**WHAT IS EXPECTED**
Scan the entries for lines with "black" and say how many there are, with nothing more.

**DATA FOR REVIEW**
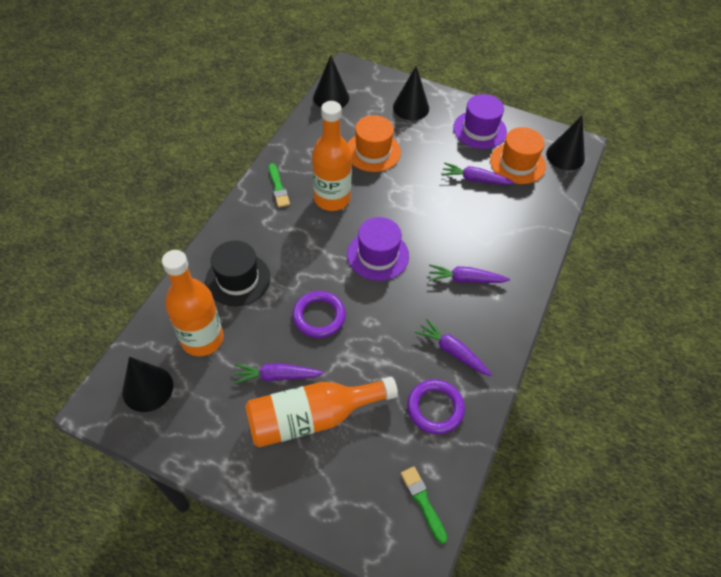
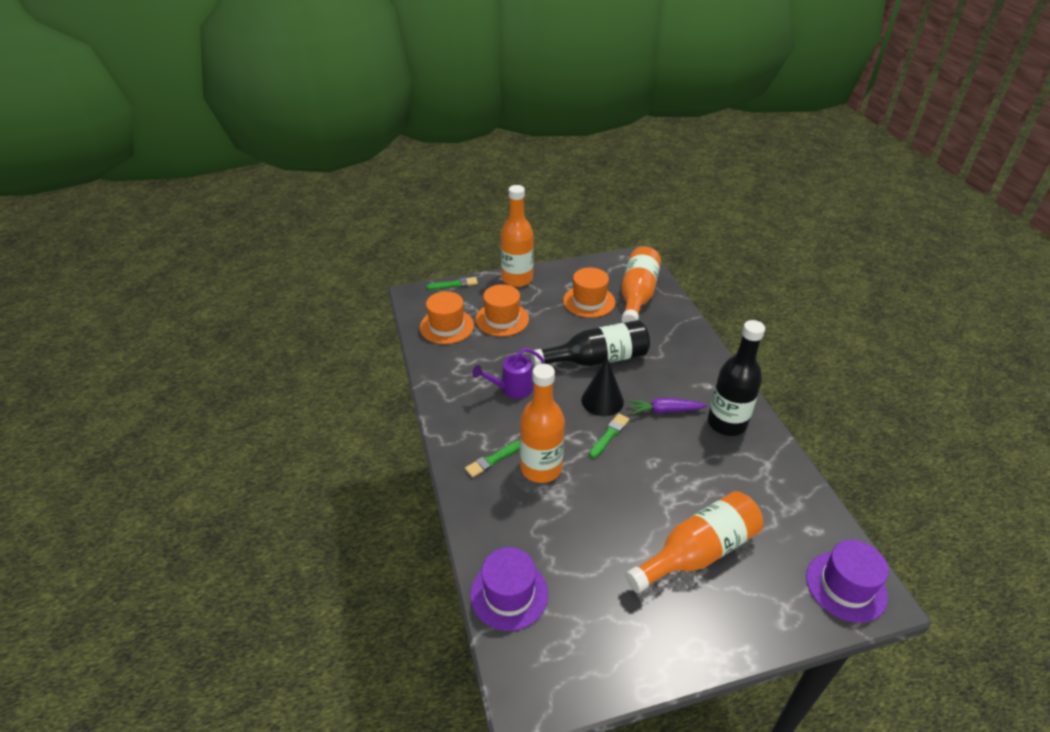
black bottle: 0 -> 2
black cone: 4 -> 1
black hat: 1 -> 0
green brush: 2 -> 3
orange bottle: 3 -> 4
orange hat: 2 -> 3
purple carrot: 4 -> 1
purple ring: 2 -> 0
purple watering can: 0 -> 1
...
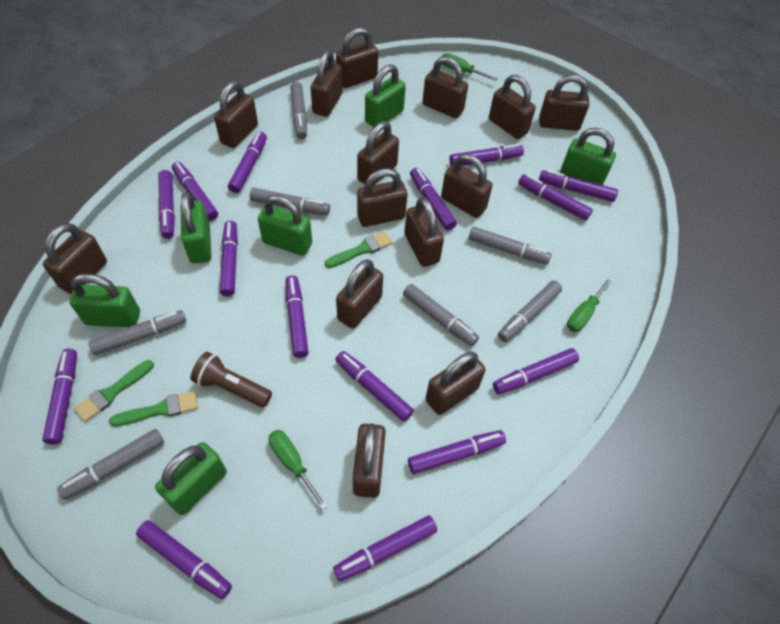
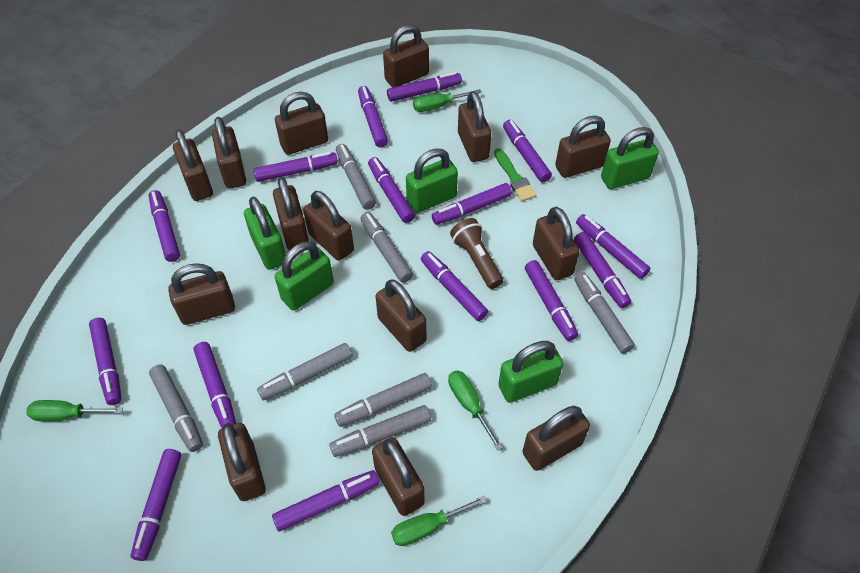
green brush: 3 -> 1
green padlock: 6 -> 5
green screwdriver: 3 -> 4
==
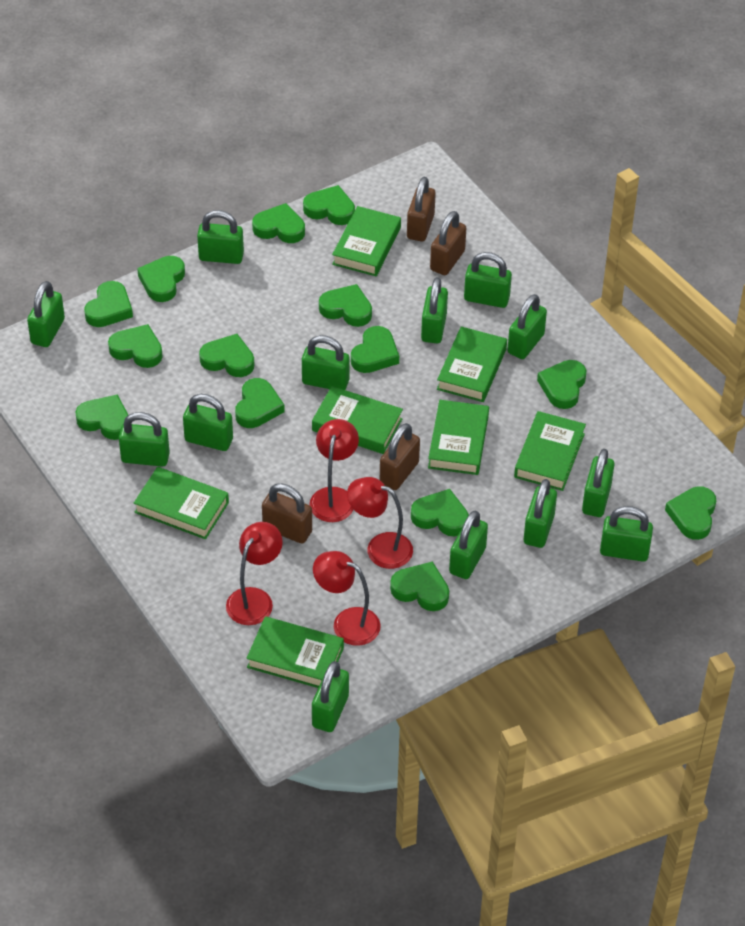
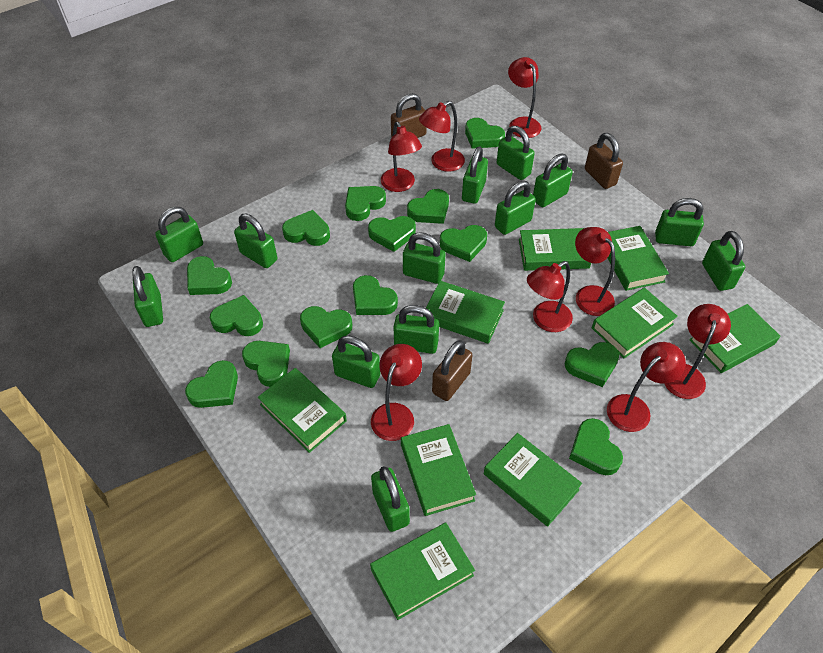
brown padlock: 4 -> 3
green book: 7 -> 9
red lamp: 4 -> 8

**RESPONSE FOR THIS EXERCISE**
3